● DATA EXTRACTS:
------------
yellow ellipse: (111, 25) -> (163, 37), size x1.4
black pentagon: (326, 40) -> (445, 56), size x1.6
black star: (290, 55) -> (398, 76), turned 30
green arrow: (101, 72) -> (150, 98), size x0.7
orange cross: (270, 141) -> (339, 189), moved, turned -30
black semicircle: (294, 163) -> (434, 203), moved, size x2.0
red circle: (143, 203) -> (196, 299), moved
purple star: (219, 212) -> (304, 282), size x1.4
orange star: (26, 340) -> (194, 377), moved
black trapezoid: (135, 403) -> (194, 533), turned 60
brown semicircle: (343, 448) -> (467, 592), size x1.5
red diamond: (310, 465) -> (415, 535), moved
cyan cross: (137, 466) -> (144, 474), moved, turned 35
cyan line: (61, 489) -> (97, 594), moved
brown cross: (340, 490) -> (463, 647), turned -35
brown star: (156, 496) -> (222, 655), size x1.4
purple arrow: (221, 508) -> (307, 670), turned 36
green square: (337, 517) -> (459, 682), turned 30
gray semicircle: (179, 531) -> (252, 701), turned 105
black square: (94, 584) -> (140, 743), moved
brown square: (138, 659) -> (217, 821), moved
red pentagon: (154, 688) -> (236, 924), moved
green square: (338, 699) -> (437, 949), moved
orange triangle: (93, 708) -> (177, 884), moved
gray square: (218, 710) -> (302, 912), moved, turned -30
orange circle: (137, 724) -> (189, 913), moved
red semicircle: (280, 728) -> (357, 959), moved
------------
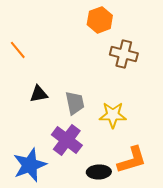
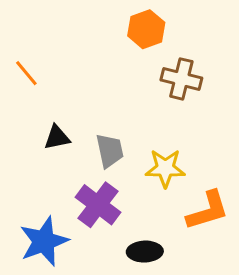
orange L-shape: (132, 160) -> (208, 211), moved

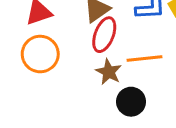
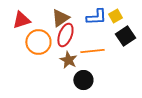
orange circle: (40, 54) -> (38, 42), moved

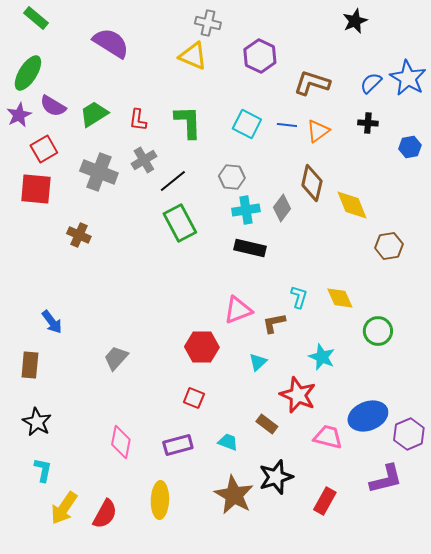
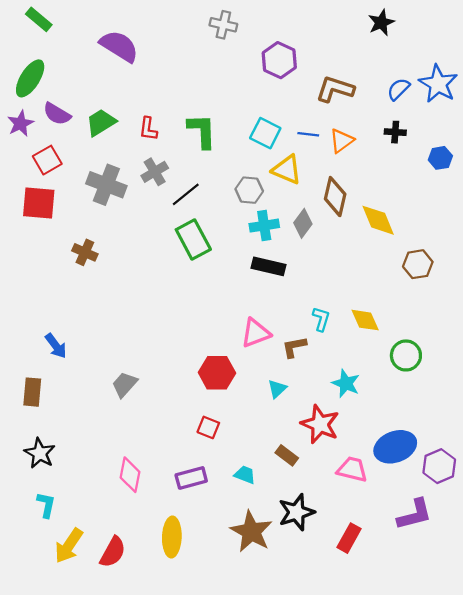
------------
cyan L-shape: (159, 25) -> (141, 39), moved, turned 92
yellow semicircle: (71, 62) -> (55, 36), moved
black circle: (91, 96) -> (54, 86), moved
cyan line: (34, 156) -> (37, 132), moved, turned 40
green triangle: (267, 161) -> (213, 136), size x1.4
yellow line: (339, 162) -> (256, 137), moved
------------
Of all the entries above, retype exactly the lines from the line with "yellow ellipse: (111, 25)" to the line with "orange cross: (270, 141)", both included, and no others.

● WORKED SOLUTION:
yellow ellipse: (111, 25) -> (163, 37), size x1.4
black pentagon: (326, 40) -> (445, 56), size x1.6
black star: (290, 55) -> (398, 76), turned 30
green arrow: (101, 72) -> (150, 98), size x0.7
orange cross: (270, 141) -> (339, 189), moved, turned -30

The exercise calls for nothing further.